Scene question records
************

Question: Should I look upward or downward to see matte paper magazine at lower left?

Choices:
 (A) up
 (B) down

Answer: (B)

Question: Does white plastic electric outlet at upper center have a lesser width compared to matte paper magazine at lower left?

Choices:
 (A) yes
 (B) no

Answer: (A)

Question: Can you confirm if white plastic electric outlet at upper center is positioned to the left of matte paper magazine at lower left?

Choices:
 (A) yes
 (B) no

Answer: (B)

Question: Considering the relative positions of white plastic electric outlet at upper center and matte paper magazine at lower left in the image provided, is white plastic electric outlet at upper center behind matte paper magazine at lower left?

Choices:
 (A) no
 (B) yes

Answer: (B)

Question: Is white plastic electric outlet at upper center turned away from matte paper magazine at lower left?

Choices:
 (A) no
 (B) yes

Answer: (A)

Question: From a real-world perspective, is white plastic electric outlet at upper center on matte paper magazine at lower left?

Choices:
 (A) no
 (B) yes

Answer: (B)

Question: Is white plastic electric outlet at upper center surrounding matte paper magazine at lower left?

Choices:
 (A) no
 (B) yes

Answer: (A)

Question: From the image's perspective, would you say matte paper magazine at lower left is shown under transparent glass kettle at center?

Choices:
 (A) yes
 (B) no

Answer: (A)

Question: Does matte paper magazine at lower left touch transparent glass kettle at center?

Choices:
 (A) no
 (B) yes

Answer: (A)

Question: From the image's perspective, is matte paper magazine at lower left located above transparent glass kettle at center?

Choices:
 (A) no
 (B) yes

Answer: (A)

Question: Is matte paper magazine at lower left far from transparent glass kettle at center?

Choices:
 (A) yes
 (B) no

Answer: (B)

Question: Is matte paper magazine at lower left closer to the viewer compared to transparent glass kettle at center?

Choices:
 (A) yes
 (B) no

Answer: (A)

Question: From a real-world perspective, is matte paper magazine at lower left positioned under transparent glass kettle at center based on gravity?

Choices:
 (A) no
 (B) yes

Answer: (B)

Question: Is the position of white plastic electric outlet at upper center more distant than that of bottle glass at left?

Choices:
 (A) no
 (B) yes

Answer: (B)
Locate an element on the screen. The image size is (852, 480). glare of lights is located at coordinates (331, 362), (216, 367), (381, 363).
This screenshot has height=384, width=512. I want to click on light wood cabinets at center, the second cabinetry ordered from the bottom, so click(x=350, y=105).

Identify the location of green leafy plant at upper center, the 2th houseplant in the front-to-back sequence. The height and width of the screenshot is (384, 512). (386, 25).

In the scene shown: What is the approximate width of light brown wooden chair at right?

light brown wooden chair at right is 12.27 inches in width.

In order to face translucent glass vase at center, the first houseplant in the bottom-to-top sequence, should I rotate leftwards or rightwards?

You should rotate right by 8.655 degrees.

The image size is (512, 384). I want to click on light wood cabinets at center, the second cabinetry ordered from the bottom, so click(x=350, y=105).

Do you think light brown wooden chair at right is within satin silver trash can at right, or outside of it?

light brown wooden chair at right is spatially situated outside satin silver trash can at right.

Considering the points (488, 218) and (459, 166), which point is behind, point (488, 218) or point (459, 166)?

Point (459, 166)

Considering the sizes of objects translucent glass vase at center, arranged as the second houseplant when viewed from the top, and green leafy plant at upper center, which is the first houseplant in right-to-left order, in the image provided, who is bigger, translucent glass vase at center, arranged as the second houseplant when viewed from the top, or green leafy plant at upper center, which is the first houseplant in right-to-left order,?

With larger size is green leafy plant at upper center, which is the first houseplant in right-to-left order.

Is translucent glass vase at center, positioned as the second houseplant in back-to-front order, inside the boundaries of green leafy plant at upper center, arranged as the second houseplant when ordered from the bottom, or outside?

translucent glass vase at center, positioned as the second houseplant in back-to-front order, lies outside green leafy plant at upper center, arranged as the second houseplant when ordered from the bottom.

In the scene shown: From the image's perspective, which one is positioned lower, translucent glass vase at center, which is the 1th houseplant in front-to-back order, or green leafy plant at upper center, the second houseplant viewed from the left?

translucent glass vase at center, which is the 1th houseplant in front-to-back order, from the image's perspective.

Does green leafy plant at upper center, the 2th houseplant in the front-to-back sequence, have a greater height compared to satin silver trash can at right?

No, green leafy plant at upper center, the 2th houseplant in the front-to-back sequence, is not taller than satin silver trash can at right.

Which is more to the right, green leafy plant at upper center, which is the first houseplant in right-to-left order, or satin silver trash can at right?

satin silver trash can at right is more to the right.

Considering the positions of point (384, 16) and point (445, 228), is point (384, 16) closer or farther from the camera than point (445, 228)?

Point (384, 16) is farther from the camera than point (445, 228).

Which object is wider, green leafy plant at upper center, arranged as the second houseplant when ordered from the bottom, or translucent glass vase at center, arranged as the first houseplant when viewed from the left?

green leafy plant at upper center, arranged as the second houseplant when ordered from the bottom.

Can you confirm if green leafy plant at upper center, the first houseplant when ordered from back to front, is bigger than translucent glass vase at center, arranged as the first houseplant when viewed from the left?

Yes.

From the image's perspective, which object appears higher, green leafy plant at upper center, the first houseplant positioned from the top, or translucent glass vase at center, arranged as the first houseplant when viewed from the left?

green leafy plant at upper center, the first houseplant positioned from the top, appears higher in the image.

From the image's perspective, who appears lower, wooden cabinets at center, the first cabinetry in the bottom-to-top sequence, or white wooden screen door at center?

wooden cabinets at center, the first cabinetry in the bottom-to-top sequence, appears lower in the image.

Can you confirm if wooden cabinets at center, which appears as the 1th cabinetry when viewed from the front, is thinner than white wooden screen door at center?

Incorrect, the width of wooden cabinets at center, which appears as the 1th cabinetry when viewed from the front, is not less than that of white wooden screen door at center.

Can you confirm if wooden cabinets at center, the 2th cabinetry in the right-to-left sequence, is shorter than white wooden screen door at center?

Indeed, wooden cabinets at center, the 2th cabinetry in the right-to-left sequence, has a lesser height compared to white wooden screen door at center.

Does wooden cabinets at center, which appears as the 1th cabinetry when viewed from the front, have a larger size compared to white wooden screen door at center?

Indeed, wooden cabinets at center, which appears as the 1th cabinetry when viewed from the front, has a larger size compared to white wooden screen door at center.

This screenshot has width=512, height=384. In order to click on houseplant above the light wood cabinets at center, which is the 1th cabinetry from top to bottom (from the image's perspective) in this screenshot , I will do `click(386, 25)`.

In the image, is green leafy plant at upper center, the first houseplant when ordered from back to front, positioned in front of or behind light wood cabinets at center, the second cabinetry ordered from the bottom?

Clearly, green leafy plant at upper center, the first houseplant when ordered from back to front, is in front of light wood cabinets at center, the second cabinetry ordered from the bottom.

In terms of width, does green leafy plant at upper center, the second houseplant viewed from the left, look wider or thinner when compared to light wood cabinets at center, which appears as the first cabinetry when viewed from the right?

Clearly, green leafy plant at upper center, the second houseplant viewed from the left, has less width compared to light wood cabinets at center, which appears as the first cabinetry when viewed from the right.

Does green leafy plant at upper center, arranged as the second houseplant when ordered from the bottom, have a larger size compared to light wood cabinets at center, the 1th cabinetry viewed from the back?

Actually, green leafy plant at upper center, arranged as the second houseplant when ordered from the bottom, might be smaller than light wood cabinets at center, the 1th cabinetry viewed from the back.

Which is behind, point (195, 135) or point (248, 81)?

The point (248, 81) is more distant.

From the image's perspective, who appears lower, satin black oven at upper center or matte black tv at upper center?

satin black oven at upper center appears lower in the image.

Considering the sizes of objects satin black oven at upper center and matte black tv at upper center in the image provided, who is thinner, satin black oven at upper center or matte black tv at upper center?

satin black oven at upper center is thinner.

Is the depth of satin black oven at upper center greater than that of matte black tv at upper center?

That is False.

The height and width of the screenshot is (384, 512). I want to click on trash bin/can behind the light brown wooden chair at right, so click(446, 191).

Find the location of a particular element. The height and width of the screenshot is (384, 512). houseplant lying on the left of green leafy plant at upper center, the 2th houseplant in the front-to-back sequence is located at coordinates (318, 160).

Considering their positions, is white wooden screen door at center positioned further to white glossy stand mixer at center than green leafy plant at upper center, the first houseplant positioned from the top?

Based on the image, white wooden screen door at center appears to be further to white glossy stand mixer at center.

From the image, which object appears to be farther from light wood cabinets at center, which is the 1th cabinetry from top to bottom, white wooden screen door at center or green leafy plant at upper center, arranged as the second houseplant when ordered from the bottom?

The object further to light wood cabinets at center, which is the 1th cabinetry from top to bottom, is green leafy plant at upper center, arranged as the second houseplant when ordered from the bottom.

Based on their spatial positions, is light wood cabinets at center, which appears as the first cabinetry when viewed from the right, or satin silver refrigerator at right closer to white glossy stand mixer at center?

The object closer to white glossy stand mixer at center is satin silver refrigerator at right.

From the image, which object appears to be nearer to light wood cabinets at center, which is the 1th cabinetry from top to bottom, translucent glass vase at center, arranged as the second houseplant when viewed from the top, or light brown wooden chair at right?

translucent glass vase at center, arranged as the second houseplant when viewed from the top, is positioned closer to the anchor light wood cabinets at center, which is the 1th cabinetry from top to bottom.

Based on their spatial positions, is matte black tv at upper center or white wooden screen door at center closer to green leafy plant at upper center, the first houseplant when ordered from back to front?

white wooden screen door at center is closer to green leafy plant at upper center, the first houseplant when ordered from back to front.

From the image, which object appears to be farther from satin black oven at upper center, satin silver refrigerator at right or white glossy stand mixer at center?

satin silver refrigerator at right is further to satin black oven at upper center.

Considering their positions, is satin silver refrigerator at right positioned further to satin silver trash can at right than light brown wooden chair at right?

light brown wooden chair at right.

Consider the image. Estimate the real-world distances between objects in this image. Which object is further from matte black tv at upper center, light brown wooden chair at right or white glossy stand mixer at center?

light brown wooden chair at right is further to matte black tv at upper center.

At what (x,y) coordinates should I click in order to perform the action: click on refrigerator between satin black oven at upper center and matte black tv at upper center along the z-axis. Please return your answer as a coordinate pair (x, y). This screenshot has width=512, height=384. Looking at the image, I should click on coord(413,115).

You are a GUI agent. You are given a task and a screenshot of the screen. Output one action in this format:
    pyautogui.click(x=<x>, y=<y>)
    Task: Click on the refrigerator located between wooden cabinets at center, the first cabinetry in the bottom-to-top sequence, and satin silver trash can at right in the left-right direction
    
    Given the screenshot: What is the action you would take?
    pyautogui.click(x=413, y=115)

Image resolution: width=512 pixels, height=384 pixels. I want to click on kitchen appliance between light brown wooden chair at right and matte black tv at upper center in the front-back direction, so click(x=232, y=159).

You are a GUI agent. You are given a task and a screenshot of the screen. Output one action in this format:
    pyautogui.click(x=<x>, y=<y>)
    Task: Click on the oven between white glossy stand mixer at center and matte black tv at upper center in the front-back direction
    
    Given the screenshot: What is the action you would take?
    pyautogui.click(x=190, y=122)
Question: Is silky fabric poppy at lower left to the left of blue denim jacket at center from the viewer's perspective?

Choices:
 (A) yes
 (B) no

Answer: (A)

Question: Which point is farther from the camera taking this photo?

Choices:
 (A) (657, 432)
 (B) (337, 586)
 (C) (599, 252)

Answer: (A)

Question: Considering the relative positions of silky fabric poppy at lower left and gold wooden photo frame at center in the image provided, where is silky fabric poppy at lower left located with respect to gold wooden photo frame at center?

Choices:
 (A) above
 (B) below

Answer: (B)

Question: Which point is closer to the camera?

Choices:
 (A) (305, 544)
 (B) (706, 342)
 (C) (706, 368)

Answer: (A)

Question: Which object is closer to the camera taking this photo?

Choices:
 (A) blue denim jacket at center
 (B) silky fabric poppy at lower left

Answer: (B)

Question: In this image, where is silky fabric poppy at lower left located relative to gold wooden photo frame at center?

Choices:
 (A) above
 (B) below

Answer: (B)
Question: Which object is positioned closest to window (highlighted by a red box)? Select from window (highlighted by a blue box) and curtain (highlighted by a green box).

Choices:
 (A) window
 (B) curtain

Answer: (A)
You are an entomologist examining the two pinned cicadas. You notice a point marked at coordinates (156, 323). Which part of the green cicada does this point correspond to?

************

Exercise details ->
Rewrite the lines that start with the line containing "This screenshot has width=512, height=384. In" and end with the line containing "Clearly, green leafy plant at upper center, the first", using "leafy green plant" wherever "green leafy plant" appears and leaving everything else the same.

Written response ->
This screenshot has width=512, height=384. In order to click on houseplant above the light wood cabinets at center, which is the 1th cabinetry from top to bottom (from the image's perspective) in this screenshot , I will do `click(386, 25)`.

In the image, is leafy green plant at upper center, the first houseplant when ordered from back to front, positioned in front of or behind light wood cabinets at center, the second cabinetry ordered from the bottom?

Clearly, leafy green plant at upper center, the first houseplant when ordered from back to front, is in front of light wood cabinets at center, the second cabinetry ordered from the bottom.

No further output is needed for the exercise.